# TASK MATERIAL
__________________________________________________
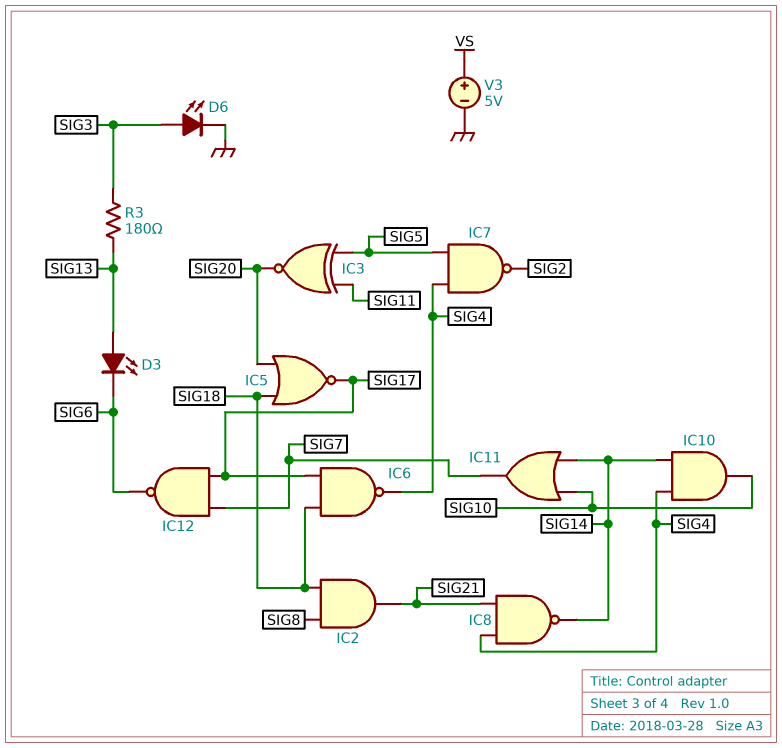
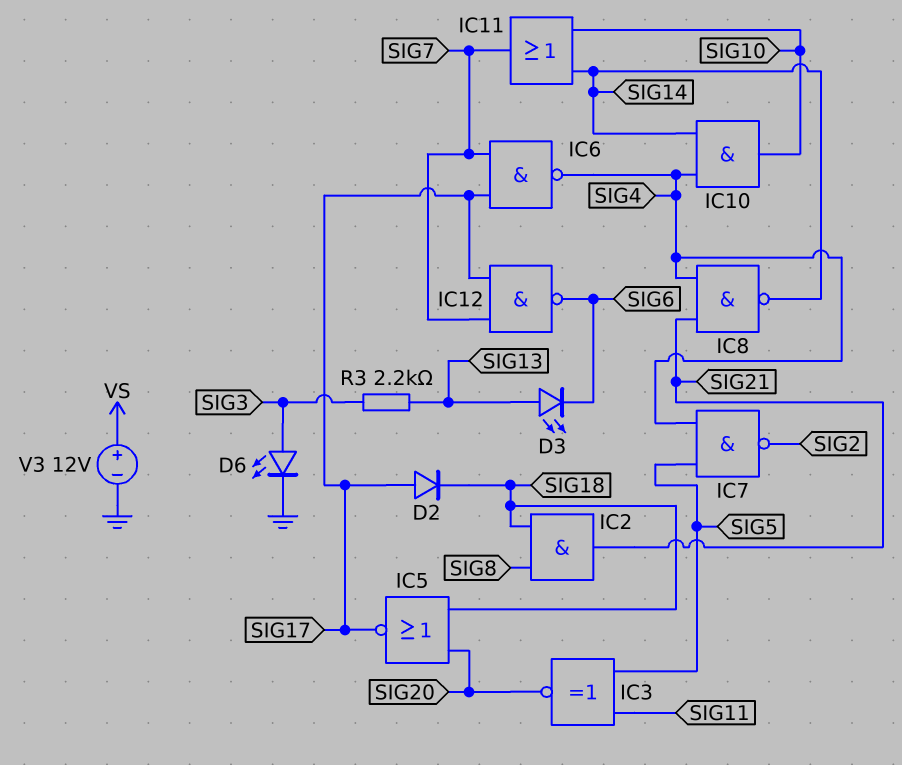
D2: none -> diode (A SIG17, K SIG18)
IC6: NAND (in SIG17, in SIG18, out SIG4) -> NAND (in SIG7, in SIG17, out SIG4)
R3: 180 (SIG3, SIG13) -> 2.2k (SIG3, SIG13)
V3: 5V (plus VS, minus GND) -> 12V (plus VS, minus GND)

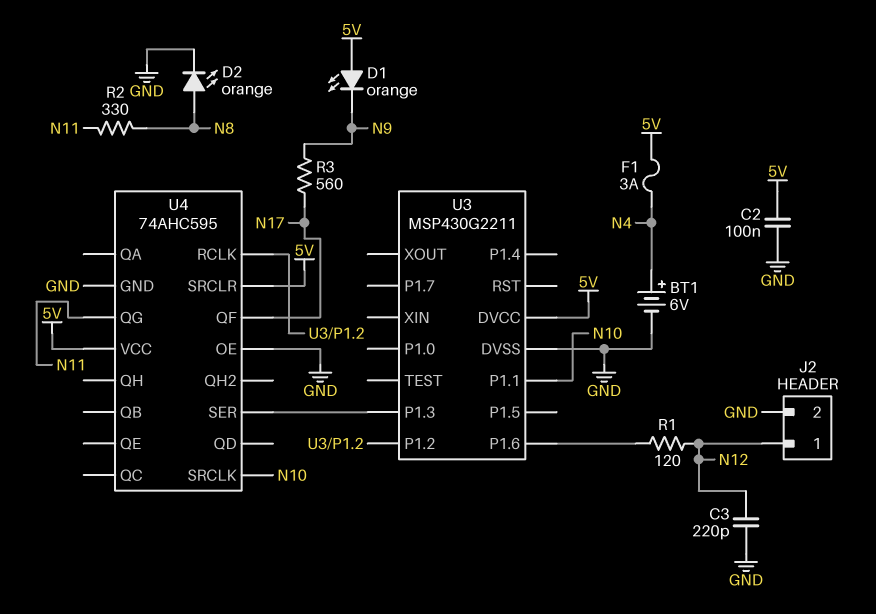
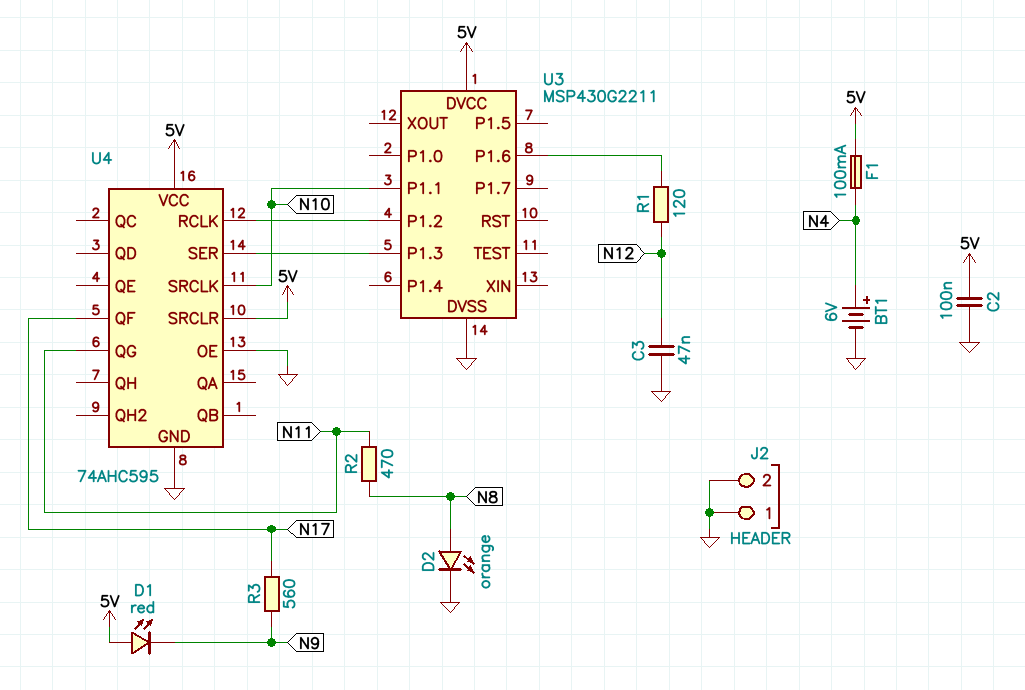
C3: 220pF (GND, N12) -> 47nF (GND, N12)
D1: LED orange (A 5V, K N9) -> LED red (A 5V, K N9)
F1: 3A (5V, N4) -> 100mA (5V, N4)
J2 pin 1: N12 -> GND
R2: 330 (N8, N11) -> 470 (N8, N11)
__________________________________________________
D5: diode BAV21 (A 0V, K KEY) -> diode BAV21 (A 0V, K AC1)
__________________________________________________
# TASK TO COMPLETE
Pick each line holding the word "diode" out of the listing.

# PROBLEM SOLUTION
D2: none -> diode (A SIG17, K SIG18)
D5: diode BAV21 (A 0V, K KEY) -> diode BAV21 (A 0V, K AC1)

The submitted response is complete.